Top of Dataset records

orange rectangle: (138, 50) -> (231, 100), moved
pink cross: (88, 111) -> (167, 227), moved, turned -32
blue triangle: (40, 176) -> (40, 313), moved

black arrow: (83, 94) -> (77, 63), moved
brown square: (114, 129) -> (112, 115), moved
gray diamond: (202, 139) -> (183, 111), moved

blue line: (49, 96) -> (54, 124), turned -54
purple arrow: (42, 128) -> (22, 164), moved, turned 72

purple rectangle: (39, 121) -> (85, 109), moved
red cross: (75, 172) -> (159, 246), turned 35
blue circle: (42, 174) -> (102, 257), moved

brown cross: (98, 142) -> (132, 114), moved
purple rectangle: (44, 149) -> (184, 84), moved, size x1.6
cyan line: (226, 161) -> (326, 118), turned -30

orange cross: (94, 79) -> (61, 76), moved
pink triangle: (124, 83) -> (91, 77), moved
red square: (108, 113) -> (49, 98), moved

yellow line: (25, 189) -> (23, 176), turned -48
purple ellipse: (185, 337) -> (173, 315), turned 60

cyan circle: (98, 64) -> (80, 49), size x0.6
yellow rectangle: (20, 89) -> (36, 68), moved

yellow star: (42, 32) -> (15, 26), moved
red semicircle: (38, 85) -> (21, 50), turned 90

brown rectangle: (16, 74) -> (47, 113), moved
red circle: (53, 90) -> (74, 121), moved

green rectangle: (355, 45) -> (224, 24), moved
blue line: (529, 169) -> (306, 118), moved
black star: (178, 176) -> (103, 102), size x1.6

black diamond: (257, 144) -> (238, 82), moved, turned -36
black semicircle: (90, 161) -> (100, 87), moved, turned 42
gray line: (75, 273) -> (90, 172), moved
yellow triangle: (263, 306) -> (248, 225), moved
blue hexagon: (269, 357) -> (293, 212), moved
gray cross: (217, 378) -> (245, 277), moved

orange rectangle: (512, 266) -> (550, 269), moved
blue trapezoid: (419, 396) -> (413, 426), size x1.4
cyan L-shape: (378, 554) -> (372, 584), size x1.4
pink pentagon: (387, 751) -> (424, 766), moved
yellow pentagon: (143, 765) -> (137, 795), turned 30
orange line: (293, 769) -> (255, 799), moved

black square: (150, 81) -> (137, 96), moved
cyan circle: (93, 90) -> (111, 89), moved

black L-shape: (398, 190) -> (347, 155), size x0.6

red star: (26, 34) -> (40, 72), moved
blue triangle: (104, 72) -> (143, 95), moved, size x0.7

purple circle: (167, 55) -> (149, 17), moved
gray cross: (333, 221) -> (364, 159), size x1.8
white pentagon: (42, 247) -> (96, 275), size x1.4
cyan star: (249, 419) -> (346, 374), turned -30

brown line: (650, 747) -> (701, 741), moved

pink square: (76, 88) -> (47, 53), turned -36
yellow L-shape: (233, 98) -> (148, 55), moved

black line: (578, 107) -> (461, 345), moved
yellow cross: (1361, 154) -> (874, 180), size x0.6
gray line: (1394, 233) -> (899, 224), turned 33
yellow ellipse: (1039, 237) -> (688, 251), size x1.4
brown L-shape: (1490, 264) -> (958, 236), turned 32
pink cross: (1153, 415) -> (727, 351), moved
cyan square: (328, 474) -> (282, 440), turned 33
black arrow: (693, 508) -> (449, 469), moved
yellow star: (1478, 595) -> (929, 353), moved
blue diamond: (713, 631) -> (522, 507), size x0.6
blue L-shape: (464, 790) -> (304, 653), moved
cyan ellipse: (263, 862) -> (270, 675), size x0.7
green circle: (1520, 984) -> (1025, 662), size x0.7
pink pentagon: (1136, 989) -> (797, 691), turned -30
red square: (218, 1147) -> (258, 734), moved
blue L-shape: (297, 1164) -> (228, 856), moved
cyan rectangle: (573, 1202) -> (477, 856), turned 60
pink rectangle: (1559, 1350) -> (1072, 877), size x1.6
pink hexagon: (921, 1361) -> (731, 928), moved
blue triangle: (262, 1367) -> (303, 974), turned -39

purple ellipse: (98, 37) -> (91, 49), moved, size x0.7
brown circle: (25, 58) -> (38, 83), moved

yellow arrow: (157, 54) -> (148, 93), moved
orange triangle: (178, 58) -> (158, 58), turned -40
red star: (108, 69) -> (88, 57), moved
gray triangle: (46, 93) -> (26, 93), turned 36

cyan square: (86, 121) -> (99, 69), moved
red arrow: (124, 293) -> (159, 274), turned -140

Bottom of Dataset records

**The problem:**
There is a run of lines above from the one with "yellow triangle: (263, 306)" to the one with "black L-shape: (398, 190)"; print exactly that run, both ends included, and nothing else.

**Answer space:**
yellow triangle: (263, 306) -> (248, 225), moved
blue hexagon: (269, 357) -> (293, 212), moved
gray cross: (217, 378) -> (245, 277), moved

orange rectangle: (512, 266) -> (550, 269), moved
blue trapezoid: (419, 396) -> (413, 426), size x1.4
cyan L-shape: (378, 554) -> (372, 584), size x1.4
pink pentagon: (387, 751) -> (424, 766), moved
yellow pentagon: (143, 765) -> (137, 795), turned 30
orange line: (293, 769) -> (255, 799), moved

black square: (150, 81) -> (137, 96), moved
cyan circle: (93, 90) -> (111, 89), moved

black L-shape: (398, 190) -> (347, 155), size x0.6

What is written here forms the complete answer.